Data to examine:
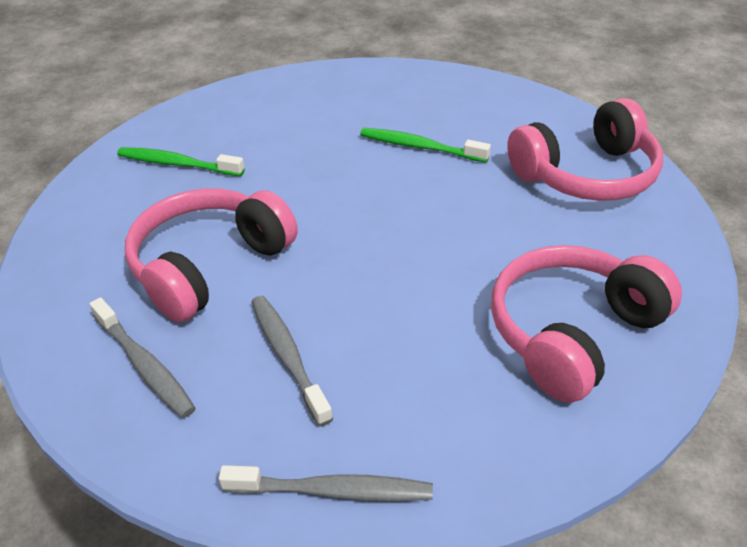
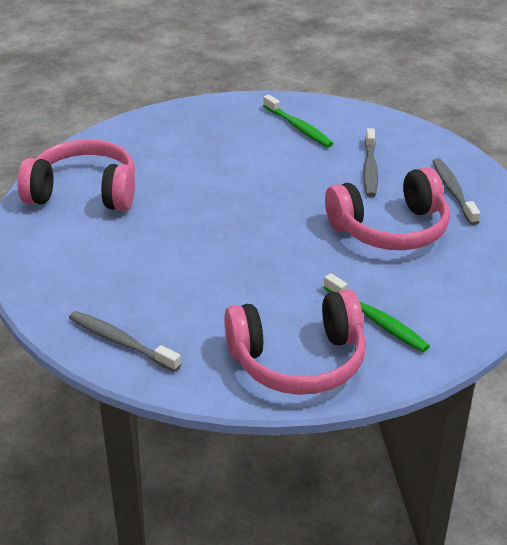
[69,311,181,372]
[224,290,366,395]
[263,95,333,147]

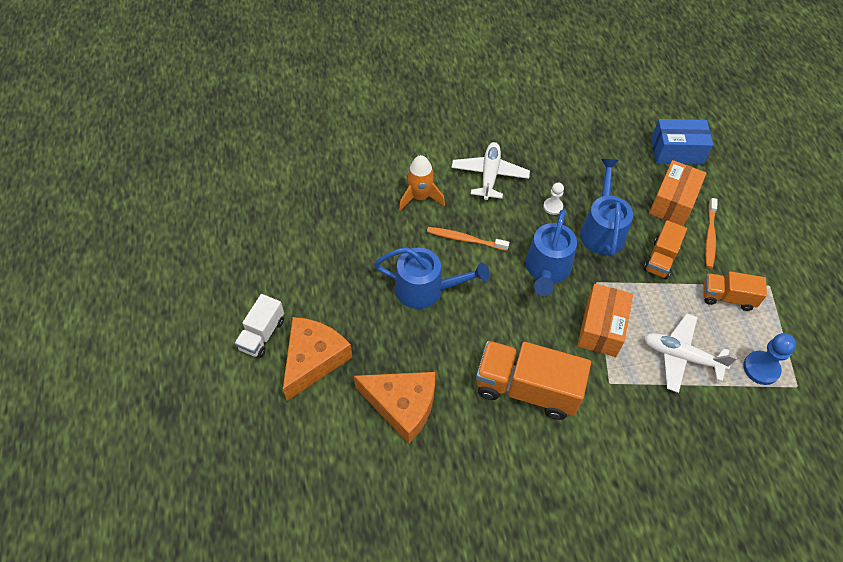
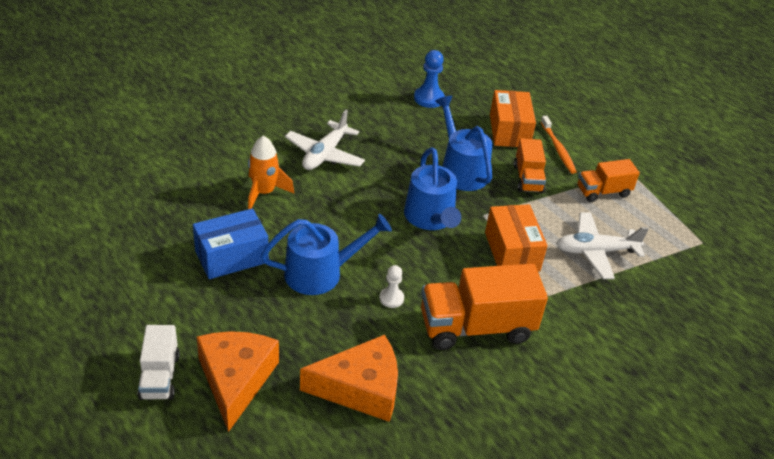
[193,209,269,279]
[285,110,365,170]
[379,265,404,308]
[414,50,445,108]
[427,227,509,251] (first image)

Work to be completed:
An exact copy of the entries above is needed, with the pictures removed.

Completed exercise:
[69,311,181,372]
[224,290,366,395]
[263,95,333,147]

[193,209,269,279]
[285,110,365,170]
[379,265,404,308]
[414,50,445,108]
[427,227,509,251] (first image)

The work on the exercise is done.